### Exercise prompt
Please make an exact transcription of all the data that follows.

BEGIN

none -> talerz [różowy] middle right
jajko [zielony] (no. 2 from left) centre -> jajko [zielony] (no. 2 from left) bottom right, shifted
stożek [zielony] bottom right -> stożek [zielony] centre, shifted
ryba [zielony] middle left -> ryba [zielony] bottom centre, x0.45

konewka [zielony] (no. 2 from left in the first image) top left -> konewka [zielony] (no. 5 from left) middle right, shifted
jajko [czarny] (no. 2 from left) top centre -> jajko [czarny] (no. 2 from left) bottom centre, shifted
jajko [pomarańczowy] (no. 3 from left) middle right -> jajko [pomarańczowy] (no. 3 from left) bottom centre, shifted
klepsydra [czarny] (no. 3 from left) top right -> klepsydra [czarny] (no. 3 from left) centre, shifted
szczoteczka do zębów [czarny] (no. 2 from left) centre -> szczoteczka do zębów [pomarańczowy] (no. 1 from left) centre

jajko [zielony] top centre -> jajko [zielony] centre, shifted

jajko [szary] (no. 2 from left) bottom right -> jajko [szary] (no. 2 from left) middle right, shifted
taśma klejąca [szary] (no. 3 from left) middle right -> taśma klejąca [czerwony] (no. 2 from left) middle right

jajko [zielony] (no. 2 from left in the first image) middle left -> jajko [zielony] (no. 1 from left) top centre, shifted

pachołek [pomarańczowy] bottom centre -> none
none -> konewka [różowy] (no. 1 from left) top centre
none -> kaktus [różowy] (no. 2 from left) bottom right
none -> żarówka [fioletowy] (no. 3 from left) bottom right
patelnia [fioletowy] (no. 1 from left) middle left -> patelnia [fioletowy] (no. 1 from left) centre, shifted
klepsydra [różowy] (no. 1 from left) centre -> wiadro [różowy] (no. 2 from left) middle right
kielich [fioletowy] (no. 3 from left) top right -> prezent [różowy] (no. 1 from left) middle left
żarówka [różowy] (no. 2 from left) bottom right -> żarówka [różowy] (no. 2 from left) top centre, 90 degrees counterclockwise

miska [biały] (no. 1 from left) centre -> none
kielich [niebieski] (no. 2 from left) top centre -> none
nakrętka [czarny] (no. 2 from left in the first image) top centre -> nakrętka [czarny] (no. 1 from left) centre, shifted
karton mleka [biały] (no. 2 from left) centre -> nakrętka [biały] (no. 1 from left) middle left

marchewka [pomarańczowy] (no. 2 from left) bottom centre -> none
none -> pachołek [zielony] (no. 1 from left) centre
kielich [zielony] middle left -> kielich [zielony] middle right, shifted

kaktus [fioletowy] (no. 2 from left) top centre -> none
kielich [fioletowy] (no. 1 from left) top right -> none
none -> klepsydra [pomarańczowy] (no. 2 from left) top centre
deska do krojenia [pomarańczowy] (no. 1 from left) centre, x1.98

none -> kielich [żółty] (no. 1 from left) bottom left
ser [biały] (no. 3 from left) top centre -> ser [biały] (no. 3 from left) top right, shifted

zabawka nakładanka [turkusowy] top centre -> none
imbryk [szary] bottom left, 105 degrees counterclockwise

END

### Answer section
none -> talerz [różowy] middle right
jajko [zielony] (no. 2 from left) centre -> jajko [zielony] (no. 2 from left) bottom right, shifted
stożek [zielony] bottom right -> stożek [zielony] centre, shifted
ryba [zielony] middle left -> ryba [zielony] bottom centre, x0.45

konewka [zielony] (no. 2 from left in the first image) top left -> konewka [zielony] (no. 5 from left) middle right, shifted
jajko [czarny] (no. 2 from left) top centre -> jajko [czarny] (no. 2 from left) bottom centre, shifted
jajko [pomarańczowy] (no. 3 from left) middle right -> jajko [pomarańczowy] (no. 3 from left) bottom centre, shifted
klepsydra [czarny] (no. 3 from left) top right -> klepsydra [czarny] (no. 3 from left) centre, shifted
szczoteczka do zębów [czarny] (no. 2 from left) centre -> szczoteczka do zębów [pomarańczowy] (no. 1 from left) centre

jajko [zielony] top centre -> jajko [zielony] centre, shifted

jajko [szary] (no. 2 from left) bottom right -> jajko [szary] (no. 2 from left) middle right, shifted
taśma klejąca [szary] (no. 3 from left) middle right -> taśma klejąca [czerwony] (no. 2 from left) middle right

jajko [zielony] (no. 2 from left in the first image) middle left -> jajko [zielony] (no. 1 from left) top centre, shifted

pachołek [pomarańczowy] bottom centre -> none
none -> konewka [różowy] (no. 1 from left) top centre
none -> kaktus [różowy] (no. 2 from left) bottom right
none -> żarówka [fioletowy] (no. 3 from left) bottom right
patelnia [fioletowy] (no. 1 from left) middle left -> patelnia [fioletowy] (no. 1 from left) centre, shifted
klepsydra [różowy] (no. 1 from left) centre -> wiadro [różowy] (no. 2 from left) middle right
kielich [fioletowy] (no. 3 from left) top right -> prezent [różowy] (no. 1 from left) middle left
żarówka [różowy] (no. 2 from left) bottom right -> żarówka [różowy] (no. 2 from left) top centre, 90 degrees counterclockwise

miska [biały] (no. 1 from left) centre -> none
kielich [niebieski] (no. 2 from left) top centre -> none
nakrętka [czarny] (no. 2 from left in the first image) top centre -> nakrętka [czarny] (no. 1 from left) centre, shifted
karton mleka [biały] (no. 2 from left) centre -> nakrętka [biały] (no. 1 from left) middle left

marchewka [pomarańczowy] (no. 2 from left) bottom centre -> none
none -> pachołek [zielony] (no. 1 from left) centre
kielich [zielony] middle left -> kielich [zielony] middle right, shifted

kaktus [fioletowy] (no. 2 from left) top centre -> none
kielich [fioletowy] (no. 1 from left) top right -> none
none -> klepsydra [pomarańczowy] (no. 2 from left) top centre
deska do krojenia [pomarańczowy] (no. 1 from left) centre, x1.98

none -> kielich [żółty] (no. 1 from left) bottom left
ser [biały] (no. 3 from left) top centre -> ser [biały] (no. 3 from left) top right, shifted

zabawka nakładanka [turkusowy] top centre -> none
imbryk [szary] bottom left, 105 degrees counterclockwise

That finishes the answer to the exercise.